■ Brief
Down to the last line, restate the records word for word, but not the pictures.

■ Data for analysis
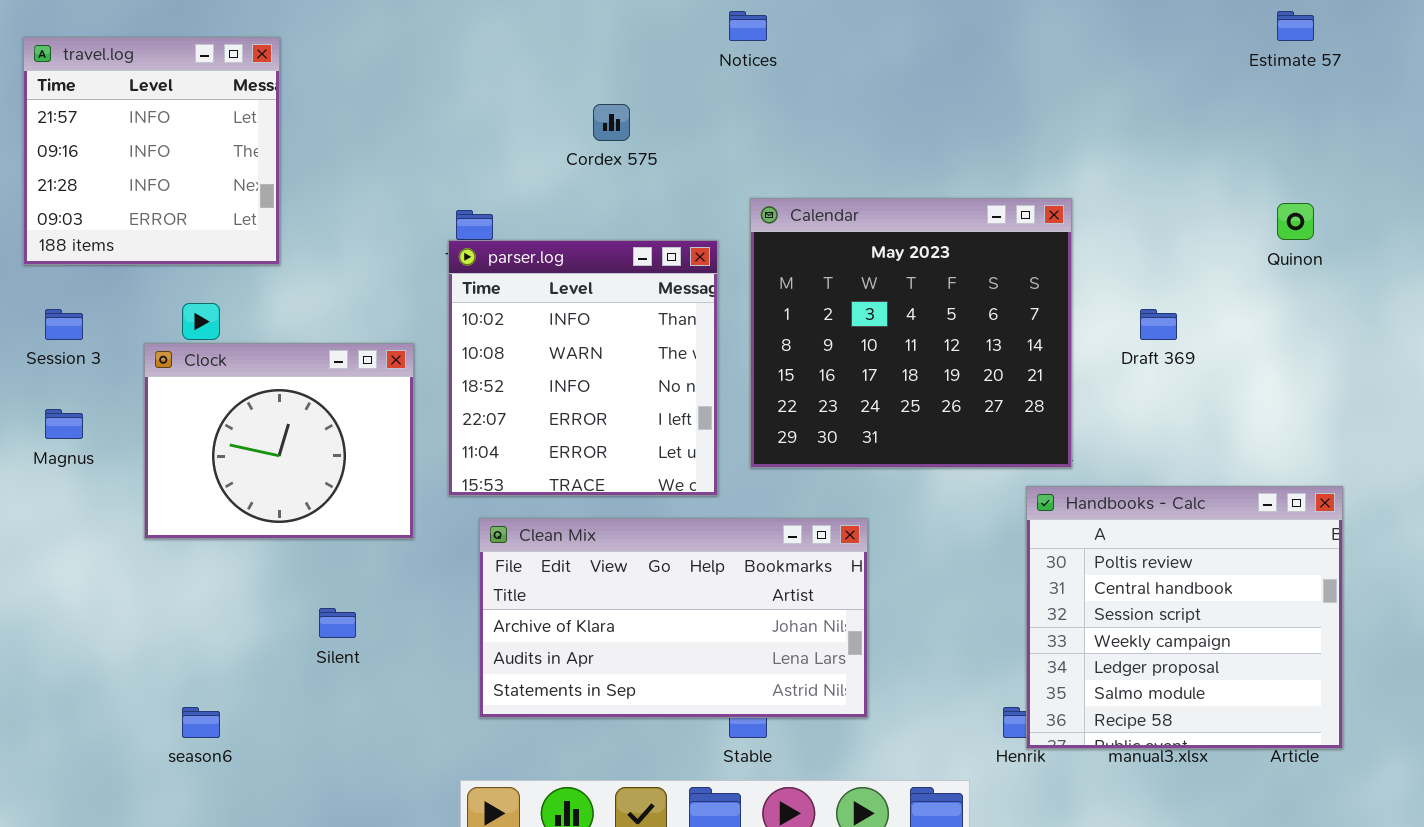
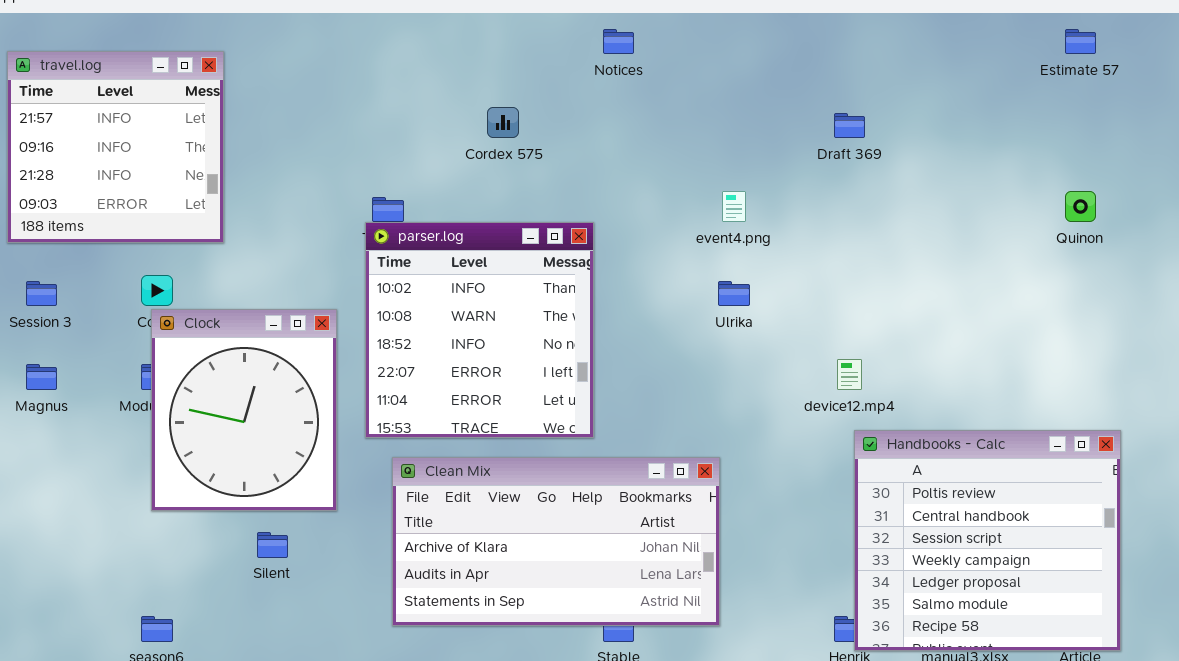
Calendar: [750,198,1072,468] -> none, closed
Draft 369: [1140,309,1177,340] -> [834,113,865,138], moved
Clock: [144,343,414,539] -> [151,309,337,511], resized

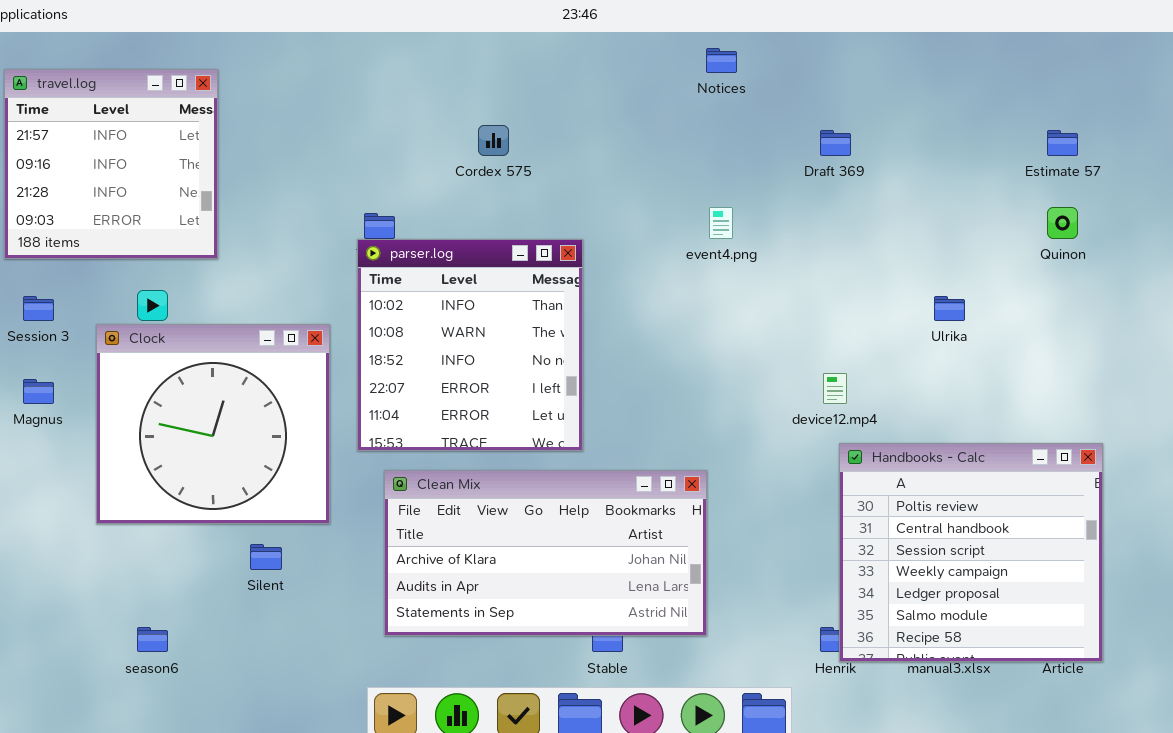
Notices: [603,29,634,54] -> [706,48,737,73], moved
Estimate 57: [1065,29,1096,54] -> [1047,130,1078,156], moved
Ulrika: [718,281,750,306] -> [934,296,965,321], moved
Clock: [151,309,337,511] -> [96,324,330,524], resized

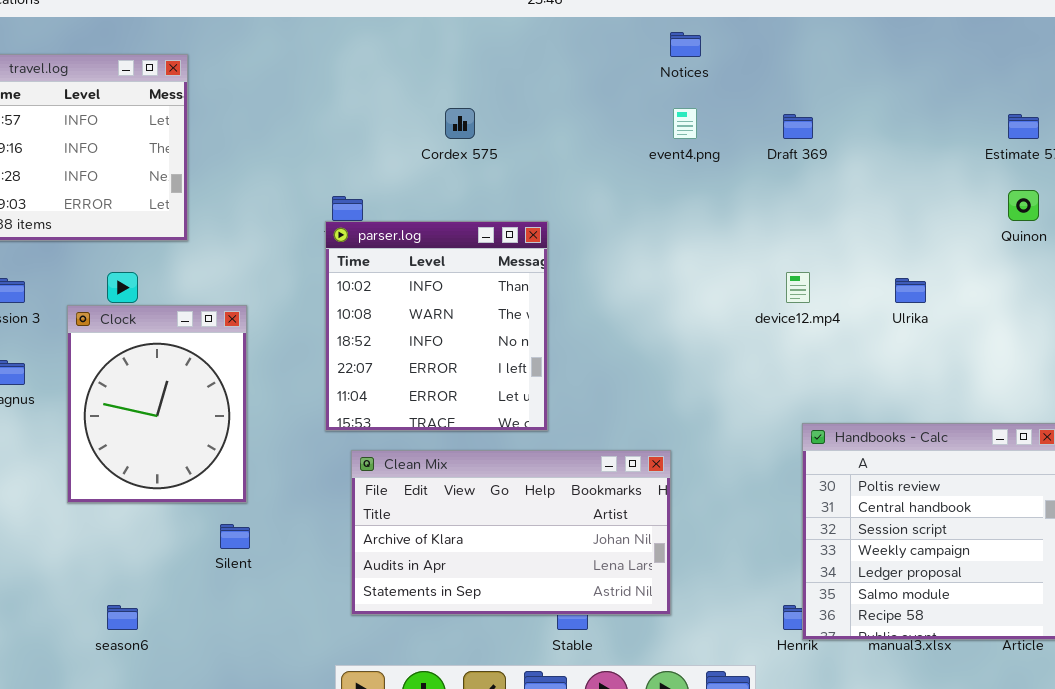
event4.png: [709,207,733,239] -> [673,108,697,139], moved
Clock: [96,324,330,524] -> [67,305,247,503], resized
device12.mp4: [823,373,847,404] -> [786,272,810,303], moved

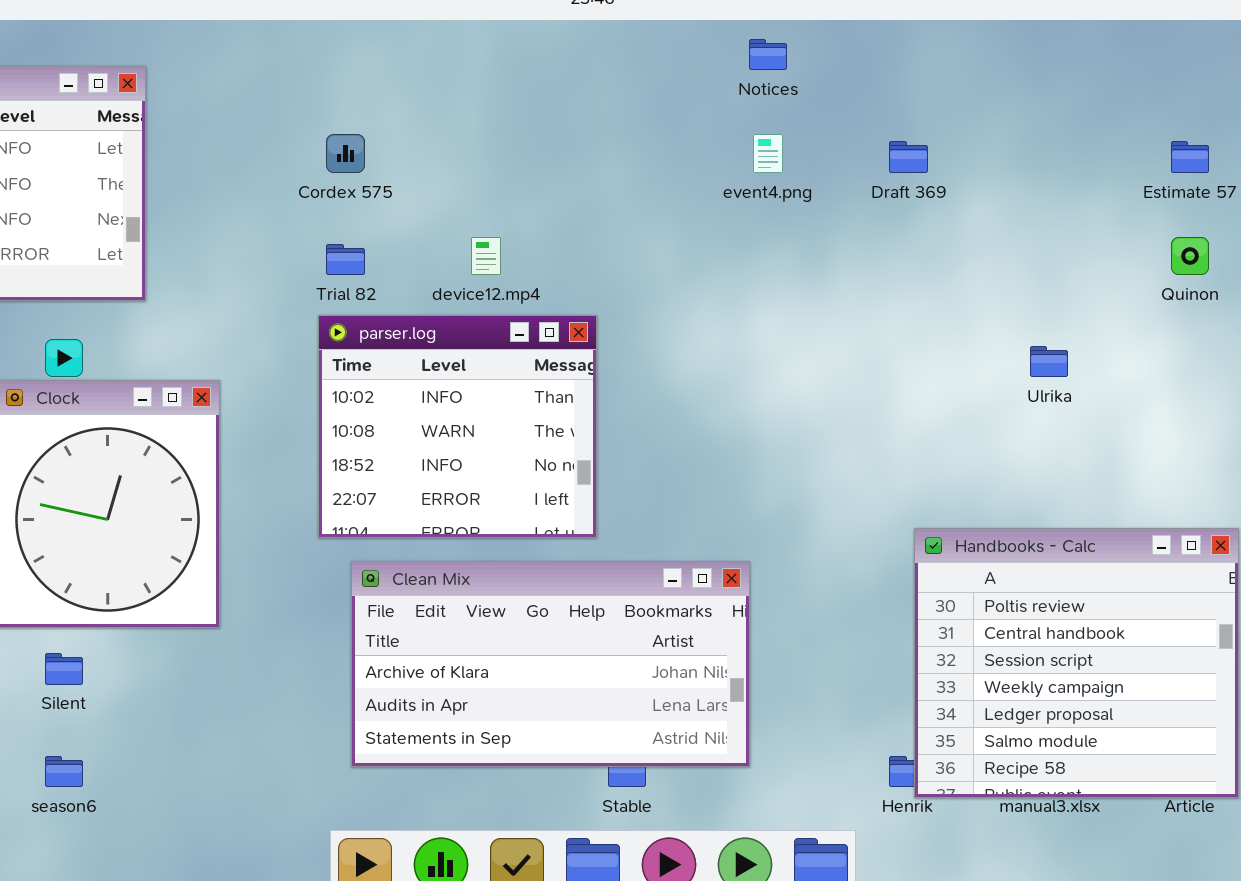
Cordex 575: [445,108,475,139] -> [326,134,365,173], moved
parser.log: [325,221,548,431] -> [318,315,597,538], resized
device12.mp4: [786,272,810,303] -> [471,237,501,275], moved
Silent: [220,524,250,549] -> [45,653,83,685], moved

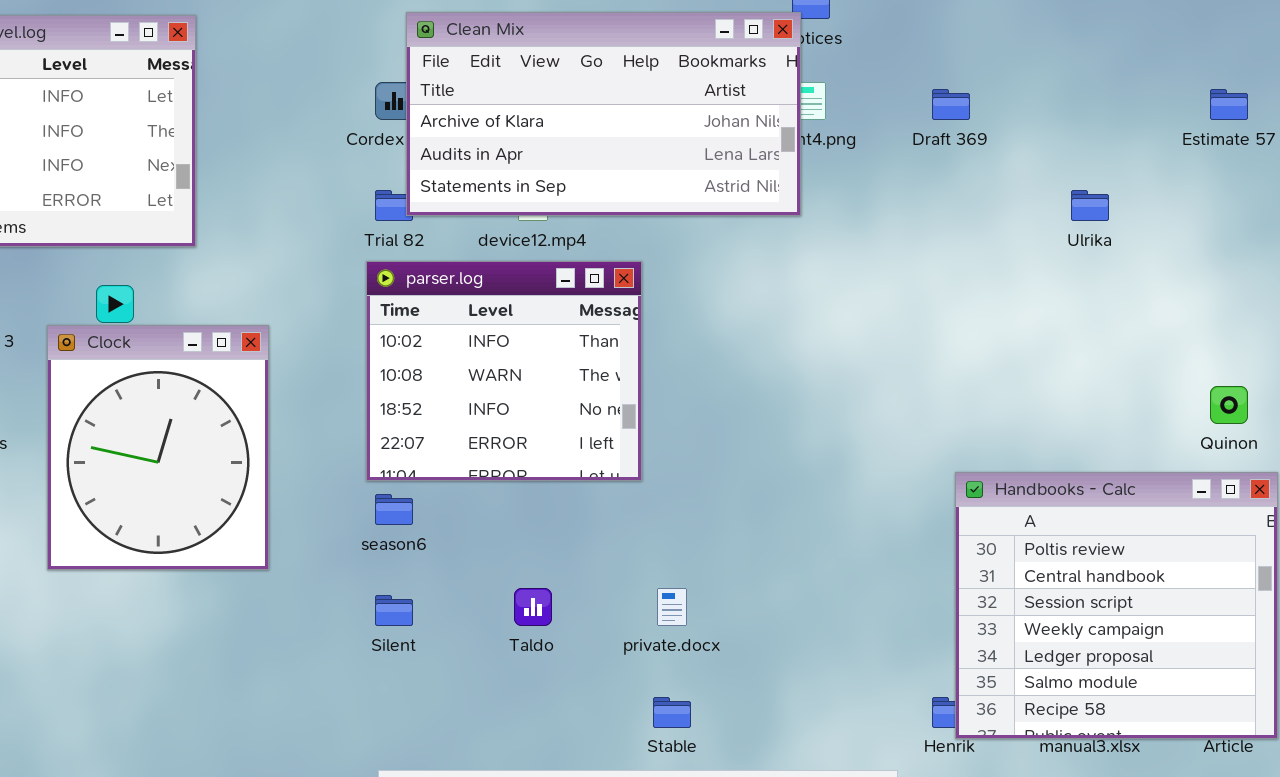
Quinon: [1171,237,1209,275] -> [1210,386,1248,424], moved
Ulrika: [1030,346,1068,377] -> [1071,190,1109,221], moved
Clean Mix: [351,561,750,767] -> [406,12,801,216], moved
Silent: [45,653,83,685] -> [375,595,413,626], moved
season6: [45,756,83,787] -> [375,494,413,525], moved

■ Your solution
Calendar: [750,198,1072,468] -> none, closed
Draft 369: [1140,309,1177,340] -> [834,113,865,138], moved
Clock: [144,343,414,539] -> [151,309,337,511], resized

Notices: [603,29,634,54] -> [706,48,737,73], moved
Estimate 57: [1065,29,1096,54] -> [1047,130,1078,156], moved
Ulrika: [718,281,750,306] -> [934,296,965,321], moved
Clock: [151,309,337,511] -> [96,324,330,524], resized

event4.png: [709,207,733,239] -> [673,108,697,139], moved
Clock: [96,324,330,524] -> [67,305,247,503], resized
device12.mp4: [823,373,847,404] -> [786,272,810,303], moved

Cordex 575: [445,108,475,139] -> [326,134,365,173], moved
parser.log: [325,221,548,431] -> [318,315,597,538], resized
device12.mp4: [786,272,810,303] -> [471,237,501,275], moved
Silent: [220,524,250,549] -> [45,653,83,685], moved

Quinon: [1171,237,1209,275] -> [1210,386,1248,424], moved
Ulrika: [1030,346,1068,377] -> [1071,190,1109,221], moved
Clean Mix: [351,561,750,767] -> [406,12,801,216], moved
Silent: [45,653,83,685] -> [375,595,413,626], moved
season6: [45,756,83,787] -> [375,494,413,525], moved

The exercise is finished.